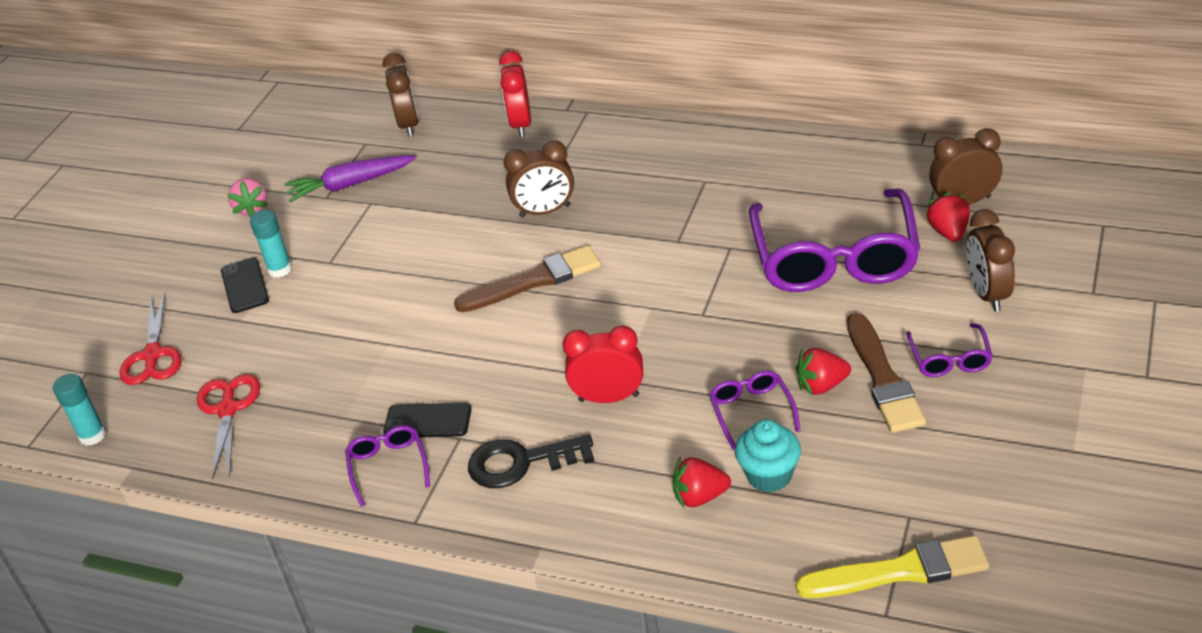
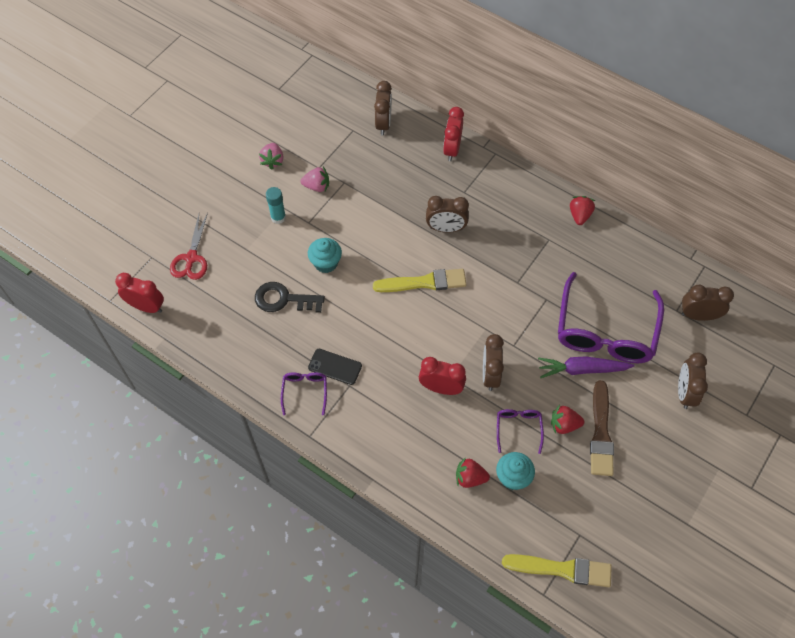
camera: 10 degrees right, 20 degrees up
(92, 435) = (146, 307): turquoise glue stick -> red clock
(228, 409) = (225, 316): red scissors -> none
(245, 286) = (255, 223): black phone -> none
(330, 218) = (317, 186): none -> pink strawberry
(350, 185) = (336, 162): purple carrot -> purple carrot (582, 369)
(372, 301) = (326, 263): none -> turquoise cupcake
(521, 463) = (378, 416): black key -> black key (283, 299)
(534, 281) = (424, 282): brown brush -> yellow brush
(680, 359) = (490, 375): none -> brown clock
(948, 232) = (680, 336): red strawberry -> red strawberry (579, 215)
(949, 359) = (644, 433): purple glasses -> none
━━━━━━━━━━
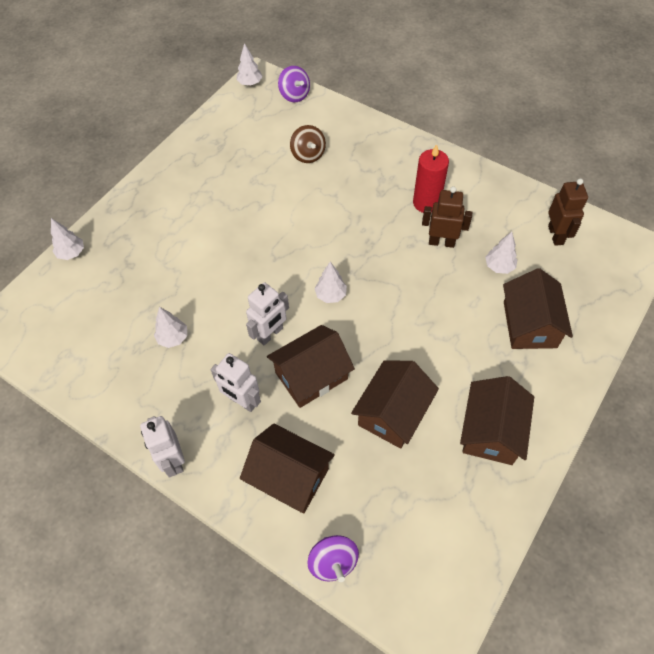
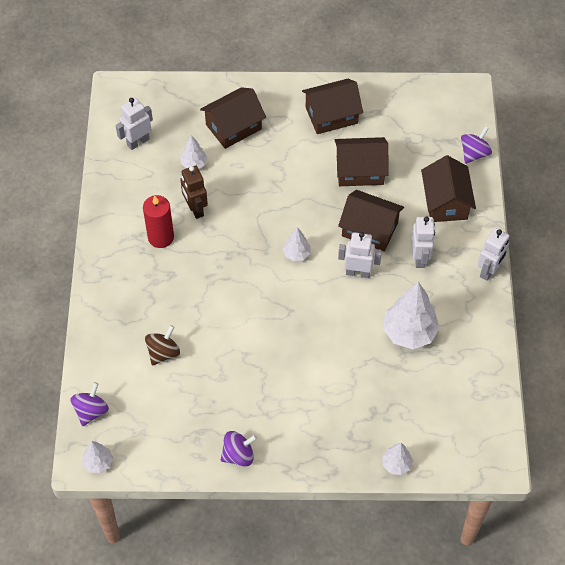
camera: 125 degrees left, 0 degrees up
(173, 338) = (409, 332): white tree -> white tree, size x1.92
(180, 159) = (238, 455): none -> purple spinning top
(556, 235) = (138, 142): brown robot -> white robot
━━━━━━━━━━
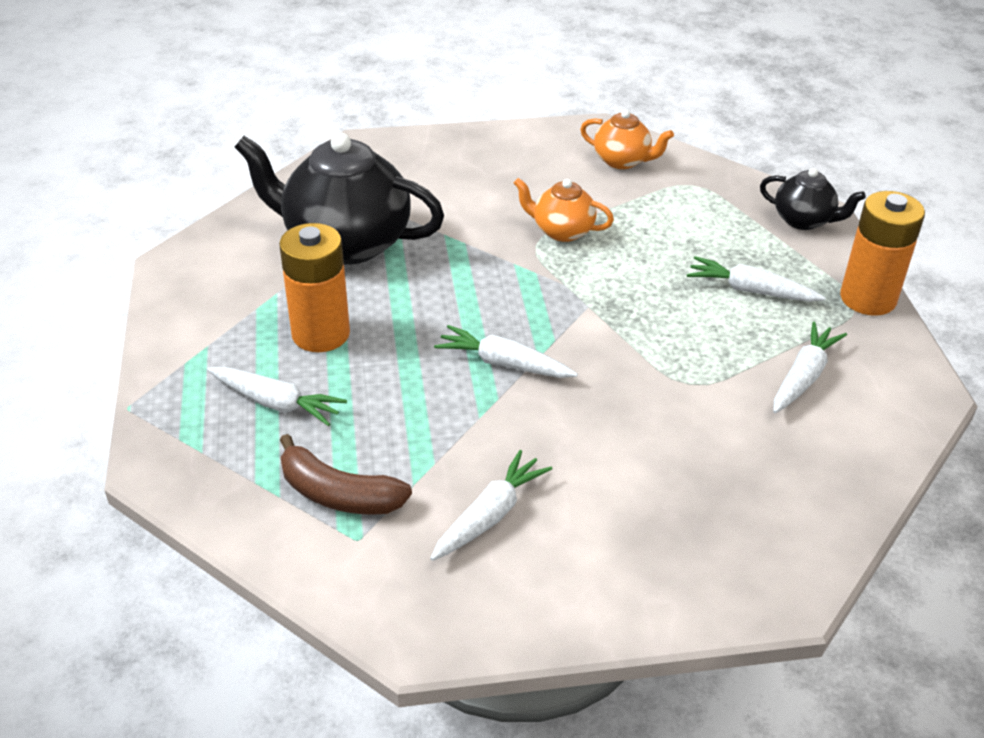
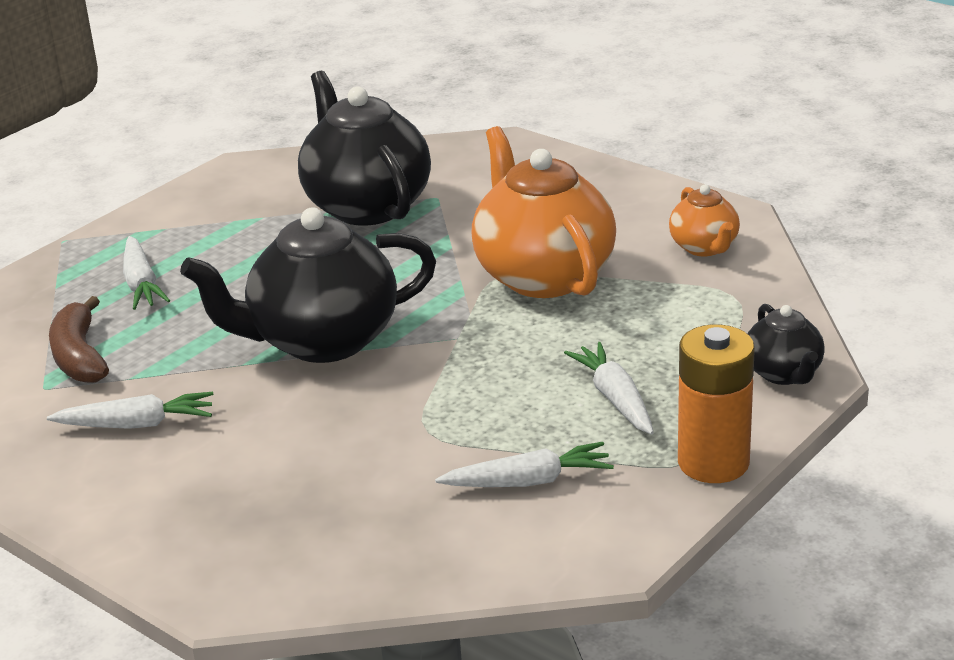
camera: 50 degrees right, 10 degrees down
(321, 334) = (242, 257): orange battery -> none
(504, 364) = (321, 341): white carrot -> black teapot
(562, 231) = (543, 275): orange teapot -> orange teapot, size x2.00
━━━━━━━━━━
▶ _Task instructions_: Considering only the material above, set down every line from the one with "camera: 10 degrees right, 20 degrees up" to the one with "(949, 359) = (644, 433): purple", inclusive, exactly as written.

▶ _Result for this exercise_:
camera: 10 degrees right, 20 degrees up
(92, 435) = (146, 307): turquoise glue stick -> red clock
(228, 409) = (225, 316): red scissors -> none
(245, 286) = (255, 223): black phone -> none
(330, 218) = (317, 186): none -> pink strawberry
(350, 185) = (336, 162): purple carrot -> purple carrot (582, 369)
(372, 301) = (326, 263): none -> turquoise cupcake
(521, 463) = (378, 416): black key -> black key (283, 299)
(534, 281) = (424, 282): brown brush -> yellow brush
(680, 359) = (490, 375): none -> brown clock
(948, 232) = (680, 336): red strawberry -> red strawberry (579, 215)
(949, 359) = (644, 433): purple glasses -> none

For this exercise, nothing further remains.